→ WHAT YOU NEED TO DO
Task for the records below: repeat the line containing "C12: none -> 22nF (GND, n4)" and every line after it, exactly and with nothing else, but leave out the pictures.

++++++++++

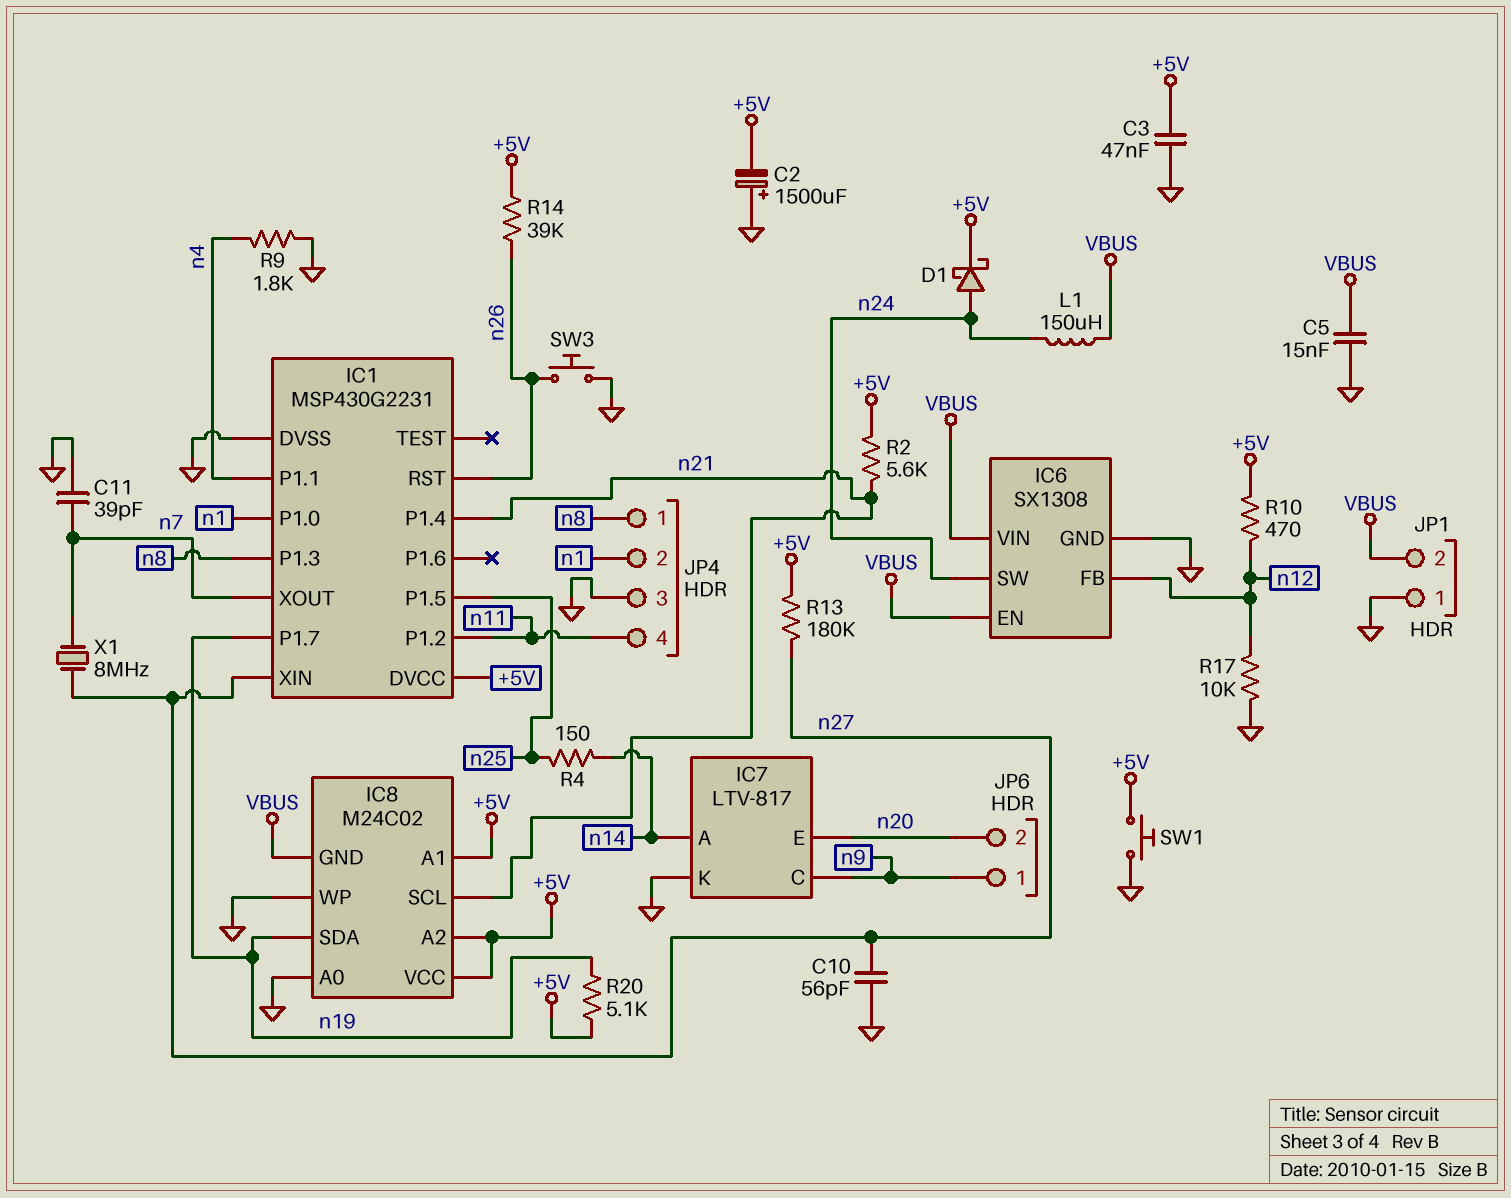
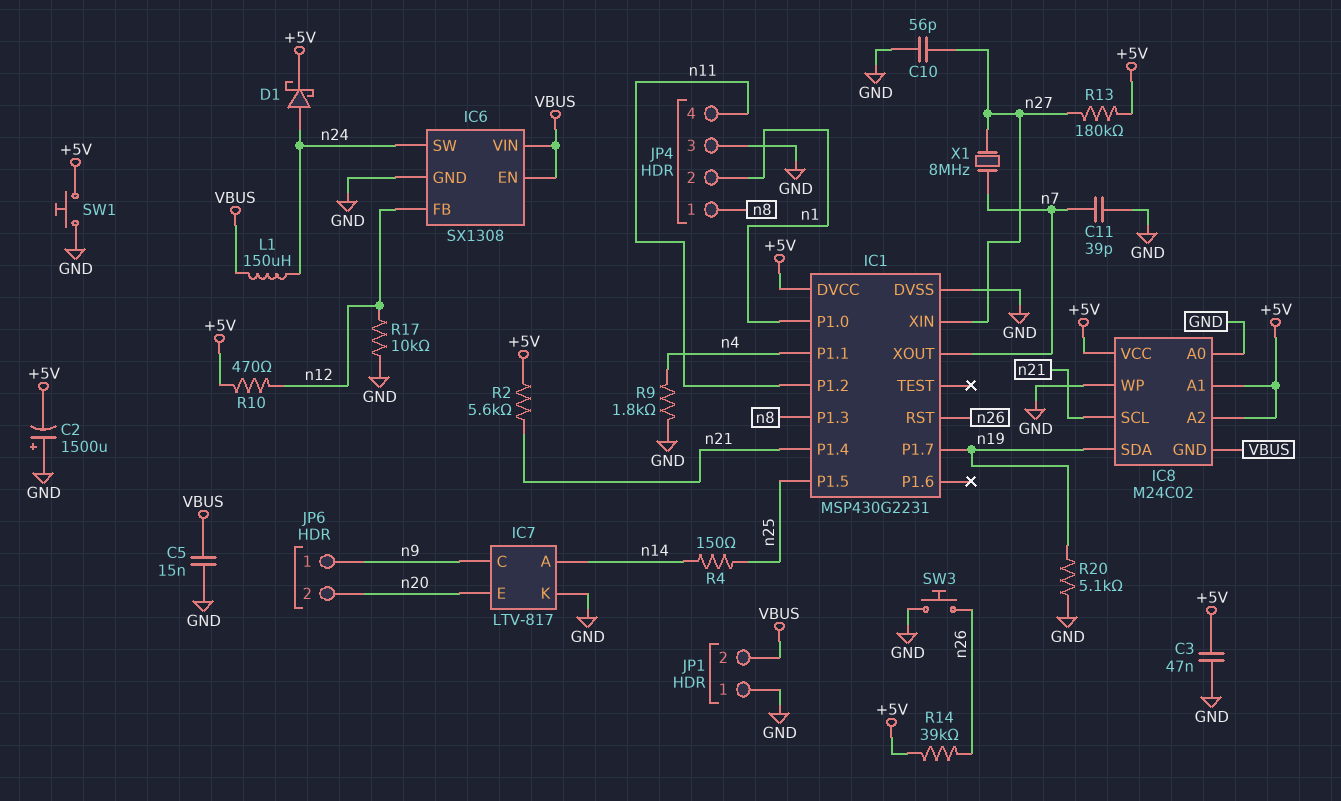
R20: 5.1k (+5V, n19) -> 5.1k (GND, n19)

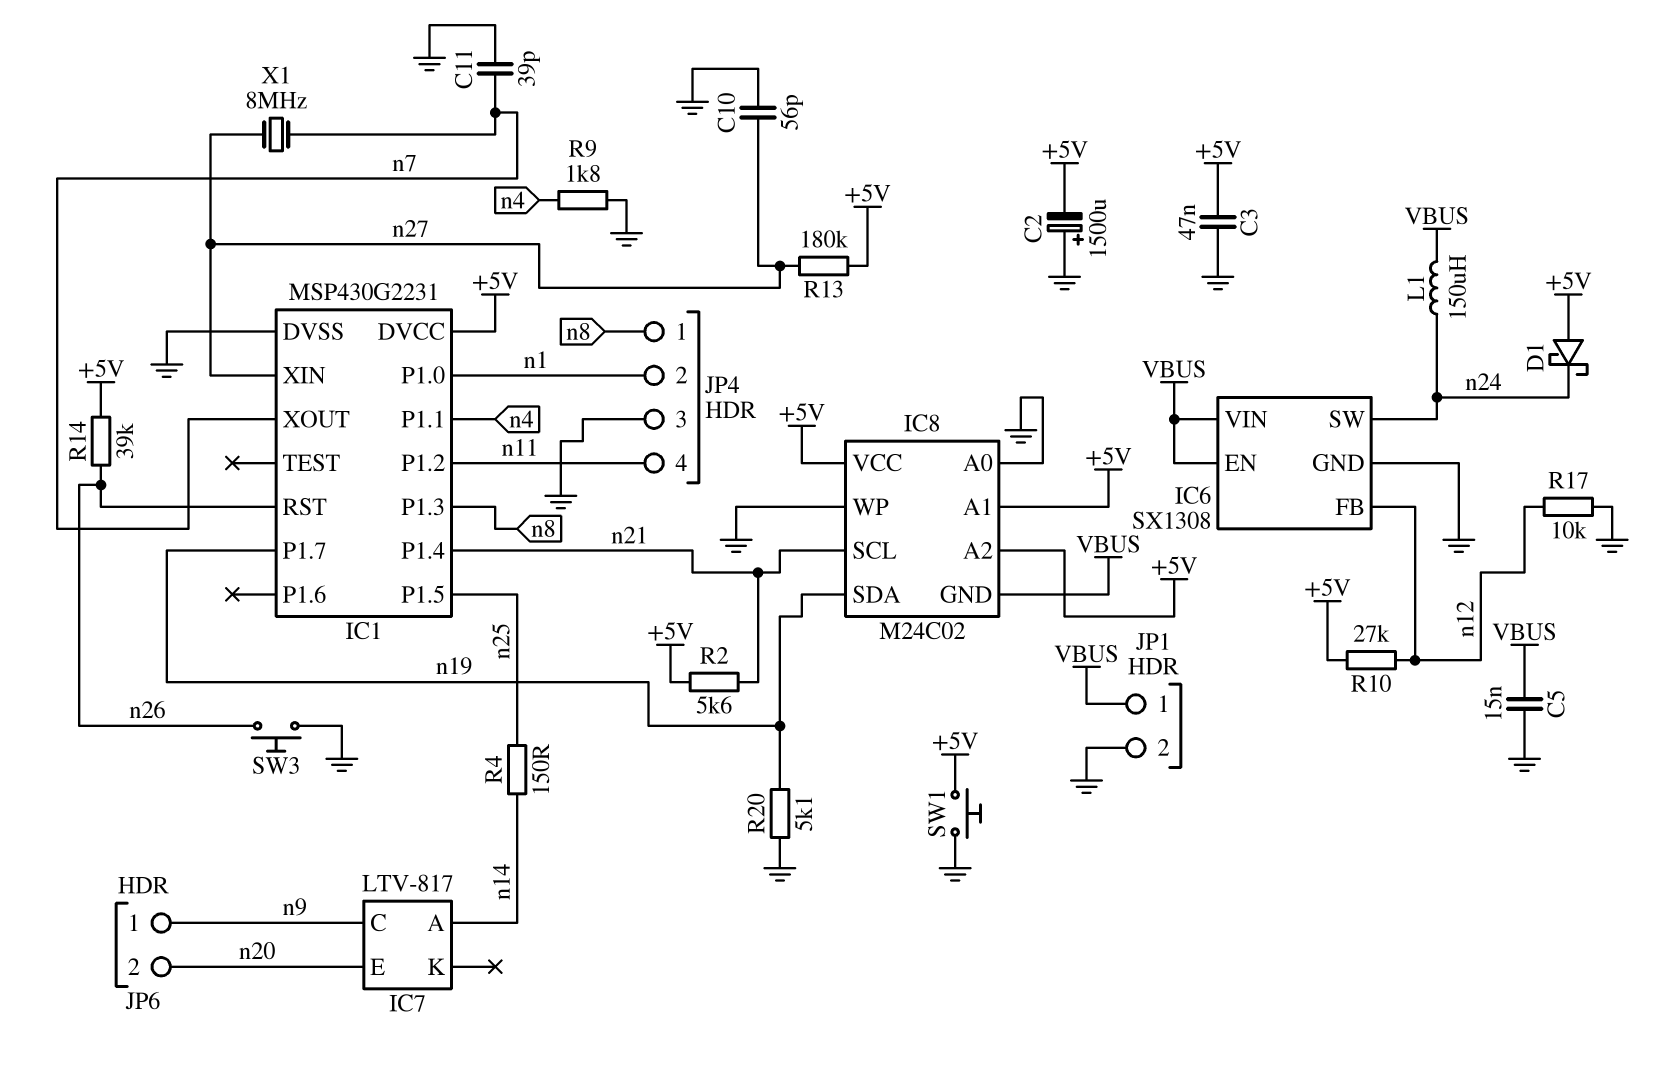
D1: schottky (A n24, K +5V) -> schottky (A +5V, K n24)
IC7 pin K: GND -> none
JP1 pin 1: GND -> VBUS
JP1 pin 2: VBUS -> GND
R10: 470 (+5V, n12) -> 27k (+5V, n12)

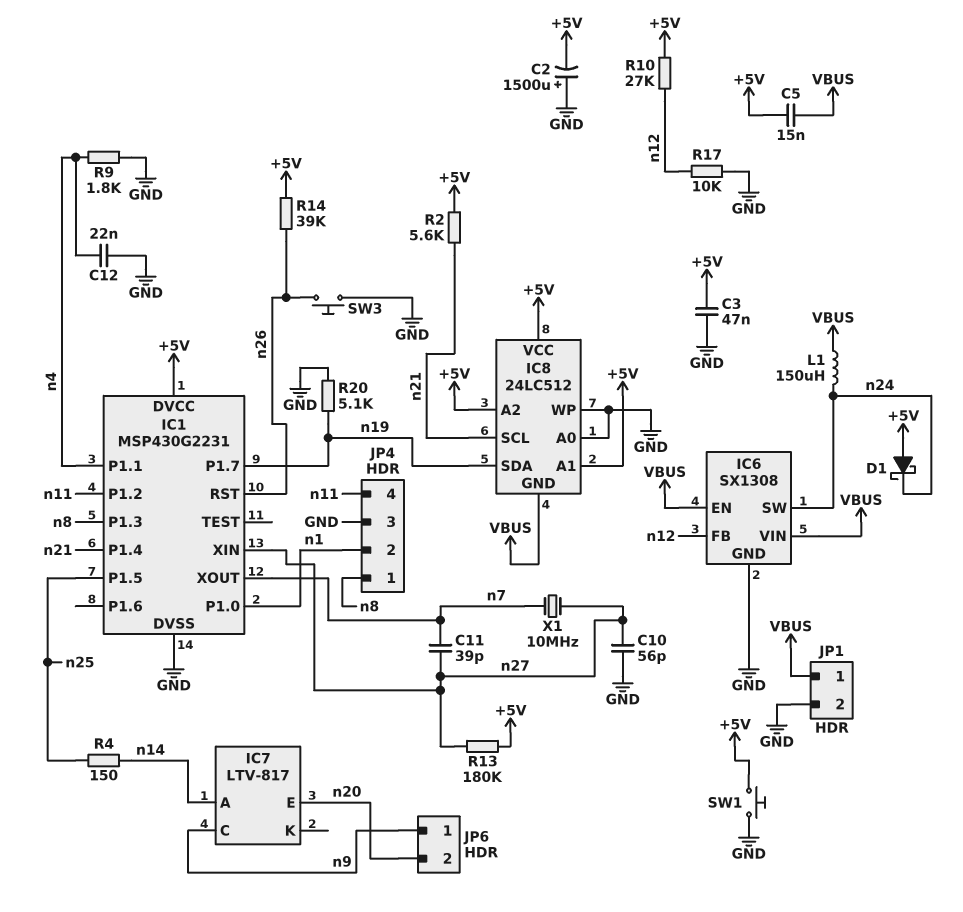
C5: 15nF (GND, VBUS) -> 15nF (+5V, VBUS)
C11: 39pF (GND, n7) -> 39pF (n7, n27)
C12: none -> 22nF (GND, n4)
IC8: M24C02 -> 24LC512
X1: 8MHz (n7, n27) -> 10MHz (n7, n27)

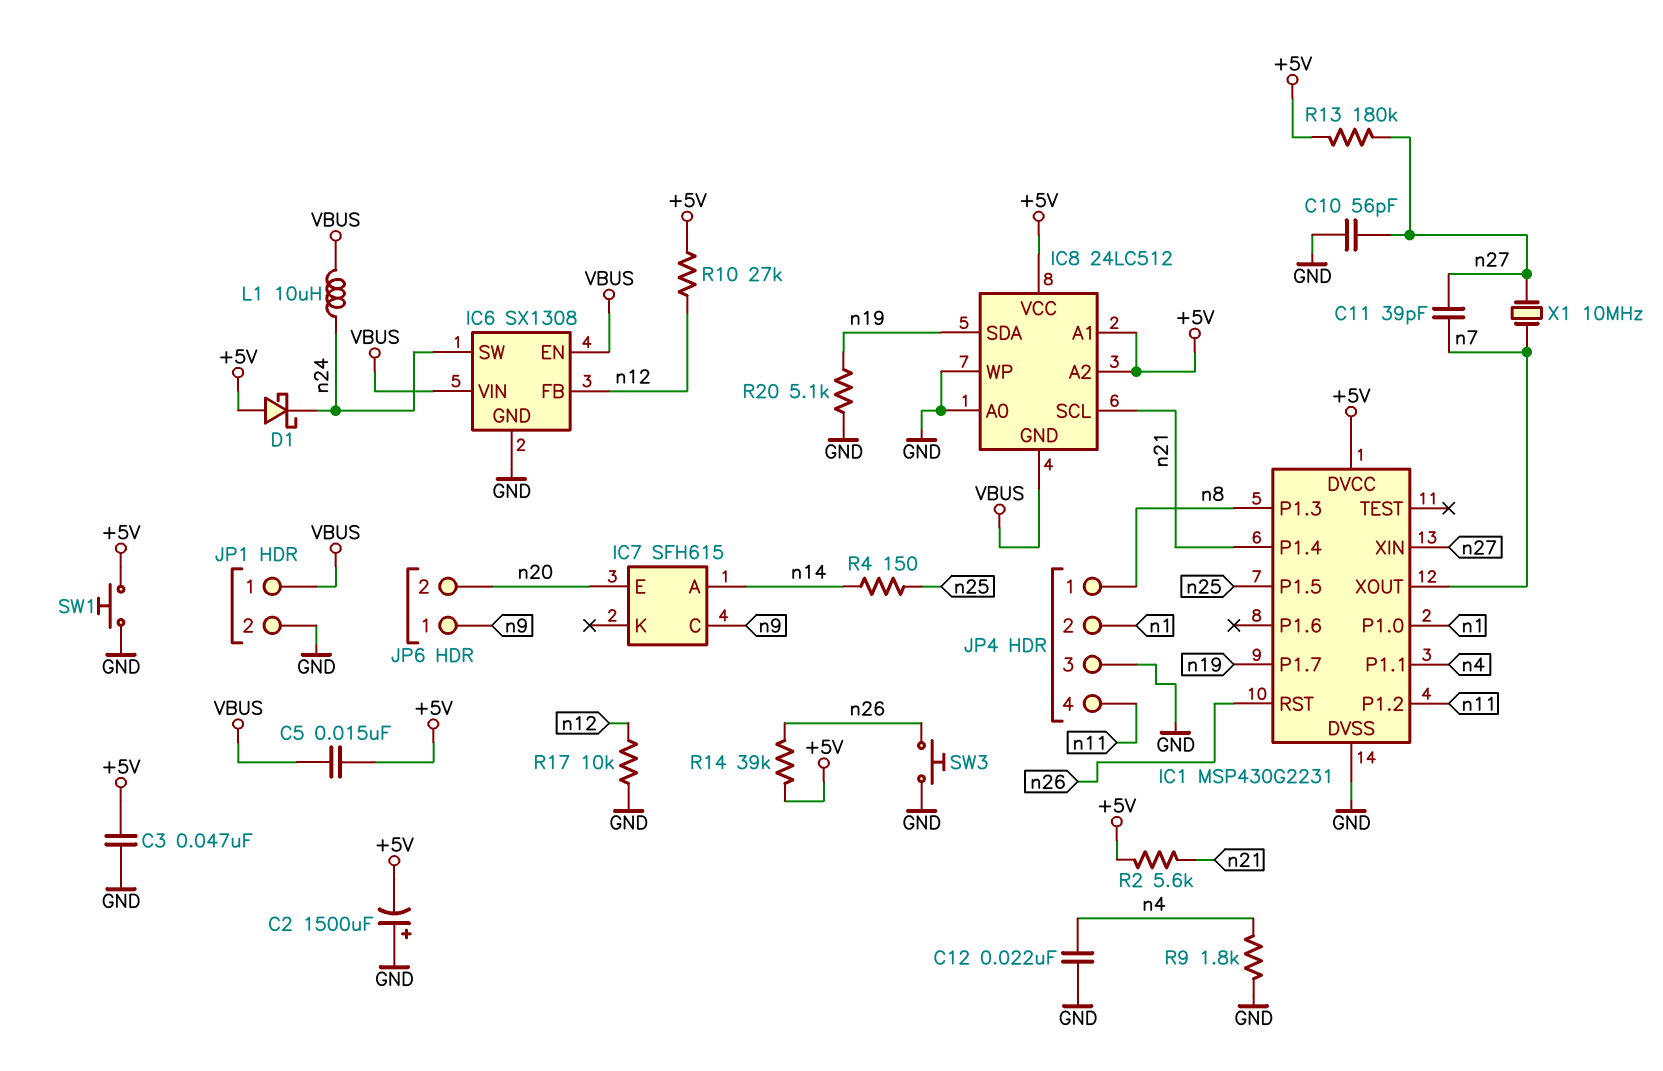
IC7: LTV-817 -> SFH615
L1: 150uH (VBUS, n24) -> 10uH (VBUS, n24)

++++++++++

→ EXERCISE ANSWER
C12: none -> 22nF (GND, n4)
IC8: M24C02 -> 24LC512
X1: 8MHz (n7, n27) -> 10MHz (n7, n27)

IC7: LTV-817 -> SFH615
L1: 150uH (VBUS, n24) -> 10uH (VBUS, n24)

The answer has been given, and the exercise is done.